# AVAILABLE DATA
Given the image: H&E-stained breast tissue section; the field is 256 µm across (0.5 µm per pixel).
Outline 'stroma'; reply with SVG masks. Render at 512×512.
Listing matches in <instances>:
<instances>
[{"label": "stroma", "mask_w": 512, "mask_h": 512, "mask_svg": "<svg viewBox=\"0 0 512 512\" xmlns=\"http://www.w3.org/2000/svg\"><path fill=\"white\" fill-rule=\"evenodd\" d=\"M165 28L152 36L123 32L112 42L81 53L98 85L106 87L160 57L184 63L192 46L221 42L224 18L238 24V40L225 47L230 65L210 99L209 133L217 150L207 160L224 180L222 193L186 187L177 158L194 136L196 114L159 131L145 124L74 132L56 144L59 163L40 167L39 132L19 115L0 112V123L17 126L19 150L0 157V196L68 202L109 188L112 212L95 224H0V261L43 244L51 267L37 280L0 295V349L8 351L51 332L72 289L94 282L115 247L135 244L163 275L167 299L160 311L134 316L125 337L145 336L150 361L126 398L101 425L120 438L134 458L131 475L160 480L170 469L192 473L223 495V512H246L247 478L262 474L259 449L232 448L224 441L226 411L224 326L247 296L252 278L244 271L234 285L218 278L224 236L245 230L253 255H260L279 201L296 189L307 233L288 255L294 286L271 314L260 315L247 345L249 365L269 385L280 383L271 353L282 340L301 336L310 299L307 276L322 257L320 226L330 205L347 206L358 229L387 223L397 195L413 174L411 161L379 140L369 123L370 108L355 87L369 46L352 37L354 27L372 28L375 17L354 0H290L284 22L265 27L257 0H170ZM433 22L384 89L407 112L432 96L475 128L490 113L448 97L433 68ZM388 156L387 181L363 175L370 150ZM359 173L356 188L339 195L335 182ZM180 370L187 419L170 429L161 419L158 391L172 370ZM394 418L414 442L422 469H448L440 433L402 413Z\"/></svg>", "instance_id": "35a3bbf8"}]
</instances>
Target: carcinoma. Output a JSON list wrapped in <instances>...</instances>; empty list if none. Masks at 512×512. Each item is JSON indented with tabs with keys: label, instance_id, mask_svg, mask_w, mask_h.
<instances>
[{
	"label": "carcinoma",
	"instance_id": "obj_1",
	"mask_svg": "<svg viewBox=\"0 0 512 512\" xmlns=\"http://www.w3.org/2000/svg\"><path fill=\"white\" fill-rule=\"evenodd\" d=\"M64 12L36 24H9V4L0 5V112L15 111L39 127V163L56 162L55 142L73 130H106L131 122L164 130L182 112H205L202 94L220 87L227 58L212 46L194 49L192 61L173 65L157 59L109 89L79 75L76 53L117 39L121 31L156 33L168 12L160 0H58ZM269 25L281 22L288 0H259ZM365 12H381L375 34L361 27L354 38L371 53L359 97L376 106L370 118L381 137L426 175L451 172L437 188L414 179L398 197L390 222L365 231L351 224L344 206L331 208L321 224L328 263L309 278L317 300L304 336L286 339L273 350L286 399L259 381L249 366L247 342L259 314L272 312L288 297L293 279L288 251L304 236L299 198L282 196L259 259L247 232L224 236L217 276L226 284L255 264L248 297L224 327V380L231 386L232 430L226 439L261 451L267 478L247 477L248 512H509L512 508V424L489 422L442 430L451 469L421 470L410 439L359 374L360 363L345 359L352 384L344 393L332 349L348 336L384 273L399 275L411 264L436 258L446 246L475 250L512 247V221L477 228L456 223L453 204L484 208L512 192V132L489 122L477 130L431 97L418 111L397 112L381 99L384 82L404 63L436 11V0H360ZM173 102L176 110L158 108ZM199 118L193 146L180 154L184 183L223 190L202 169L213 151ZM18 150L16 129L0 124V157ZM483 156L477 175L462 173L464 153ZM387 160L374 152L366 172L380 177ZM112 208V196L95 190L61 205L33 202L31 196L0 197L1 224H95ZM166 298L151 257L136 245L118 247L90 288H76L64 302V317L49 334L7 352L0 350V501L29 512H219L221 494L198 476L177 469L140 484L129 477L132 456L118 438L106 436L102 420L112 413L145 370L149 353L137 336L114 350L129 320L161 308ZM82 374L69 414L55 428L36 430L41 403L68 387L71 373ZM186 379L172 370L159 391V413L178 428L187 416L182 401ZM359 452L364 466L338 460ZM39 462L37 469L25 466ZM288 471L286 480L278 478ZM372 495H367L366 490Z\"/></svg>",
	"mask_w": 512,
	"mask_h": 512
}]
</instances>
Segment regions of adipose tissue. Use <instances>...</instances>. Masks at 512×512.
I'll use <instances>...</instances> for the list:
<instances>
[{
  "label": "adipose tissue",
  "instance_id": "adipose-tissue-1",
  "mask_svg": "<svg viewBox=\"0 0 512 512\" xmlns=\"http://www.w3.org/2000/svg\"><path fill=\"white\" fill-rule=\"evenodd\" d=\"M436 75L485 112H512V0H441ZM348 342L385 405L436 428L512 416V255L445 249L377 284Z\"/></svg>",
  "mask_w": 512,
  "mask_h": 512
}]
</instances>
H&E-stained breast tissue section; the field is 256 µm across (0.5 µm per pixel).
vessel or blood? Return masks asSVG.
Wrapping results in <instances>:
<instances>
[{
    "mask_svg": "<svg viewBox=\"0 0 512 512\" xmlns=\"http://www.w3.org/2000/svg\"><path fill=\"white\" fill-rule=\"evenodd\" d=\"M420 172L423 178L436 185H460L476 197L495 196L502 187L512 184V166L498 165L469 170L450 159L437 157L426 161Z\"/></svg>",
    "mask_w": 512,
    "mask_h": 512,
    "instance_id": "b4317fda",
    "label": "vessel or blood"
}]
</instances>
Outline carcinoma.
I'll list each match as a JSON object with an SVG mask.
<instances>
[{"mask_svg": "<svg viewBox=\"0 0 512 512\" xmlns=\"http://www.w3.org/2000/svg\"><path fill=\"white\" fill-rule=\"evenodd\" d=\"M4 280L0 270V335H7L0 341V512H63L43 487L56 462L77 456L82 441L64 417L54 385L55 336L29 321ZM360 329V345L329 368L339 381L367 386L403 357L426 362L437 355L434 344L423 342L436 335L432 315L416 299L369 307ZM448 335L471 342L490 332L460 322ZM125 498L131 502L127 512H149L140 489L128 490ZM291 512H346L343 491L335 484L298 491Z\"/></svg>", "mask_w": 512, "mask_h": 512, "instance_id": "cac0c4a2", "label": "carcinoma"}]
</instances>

# EXERCISE
Copy out the lines that hold "tissue".

# TASK RESPONSE
Given the image: H&E-stained breast tissue section; the field is 256 µm across (0.5 µm per pixel).
Segment regions of adipose tissue. Use <instances>...</instances>. Masks at 512×512.
  "label": "adipose tissue",
  "instance_id": "adipose-tissue-1",
H&E-stained breast tissue section; the field is 256 µm across (0.5 µm per pixel).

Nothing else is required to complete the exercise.